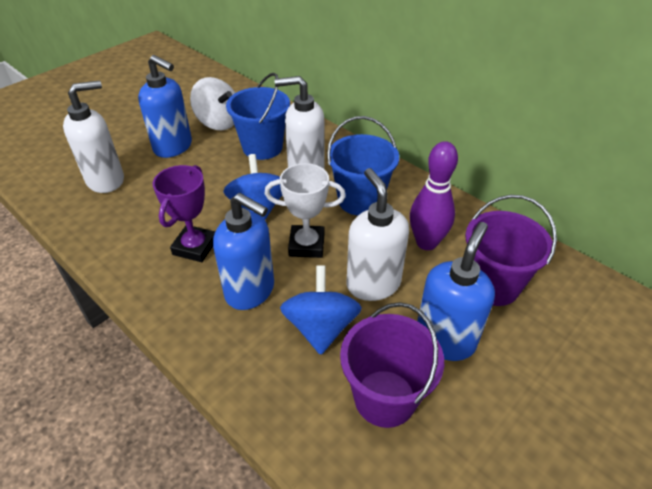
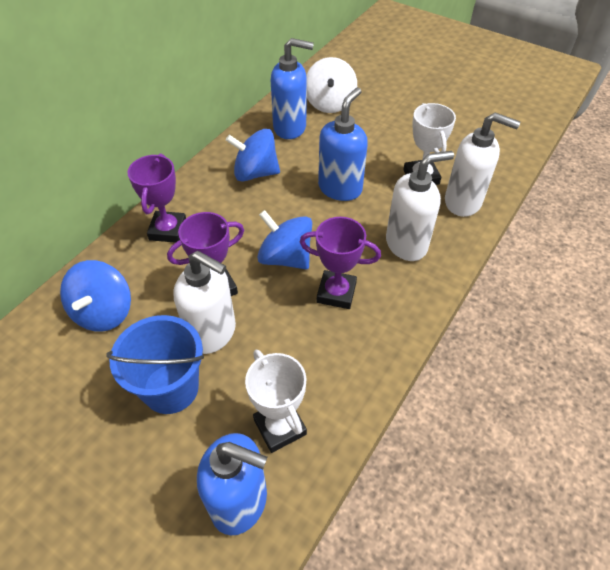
blue bucket: 2 -> 1
blue spinning top: 2 -> 3
purple bowling pin: 1 -> 0
purple bucket: 2 -> 0
purple trophy: 1 -> 3
white trophy: 1 -> 2

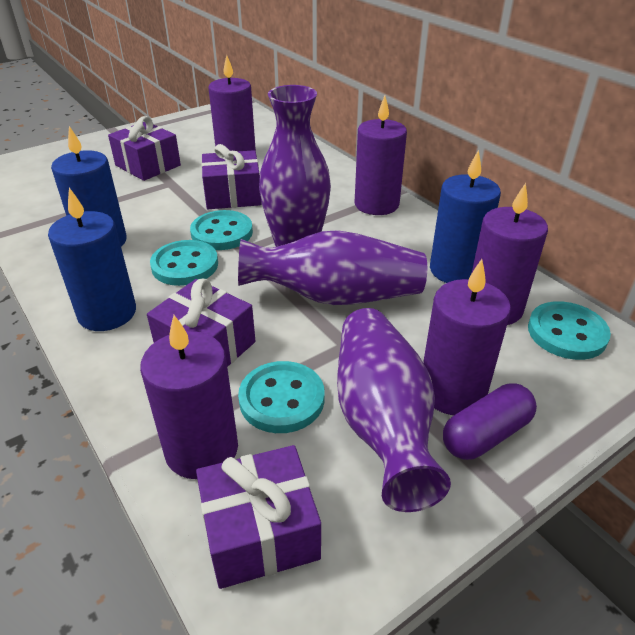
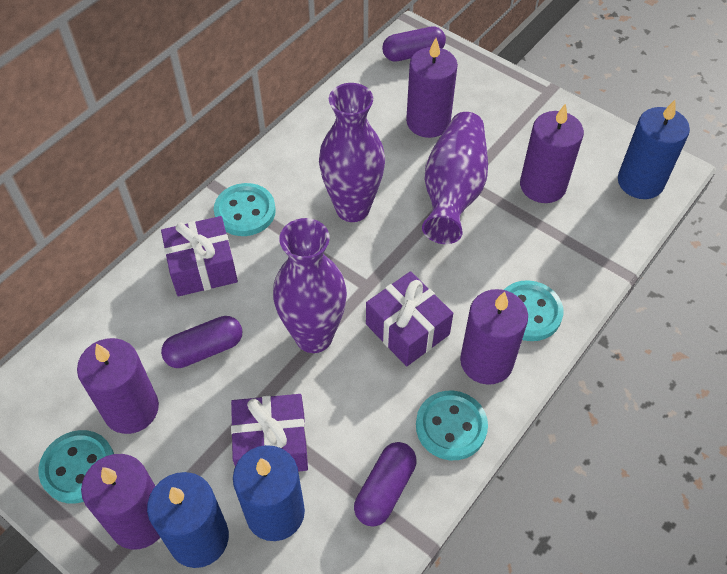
purple capsule: 1 -> 3
purple gift: 4 -> 3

^^^^

TASK DESCRIPTION - Go through the material above, and wherever a line contains the string "purple", return it.

SOLUTION -
purple bowling pin: 1 -> 0
purple bucket: 2 -> 0
purple trophy: 1 -> 3
purple capsule: 1 -> 3
purple gift: 4 -> 3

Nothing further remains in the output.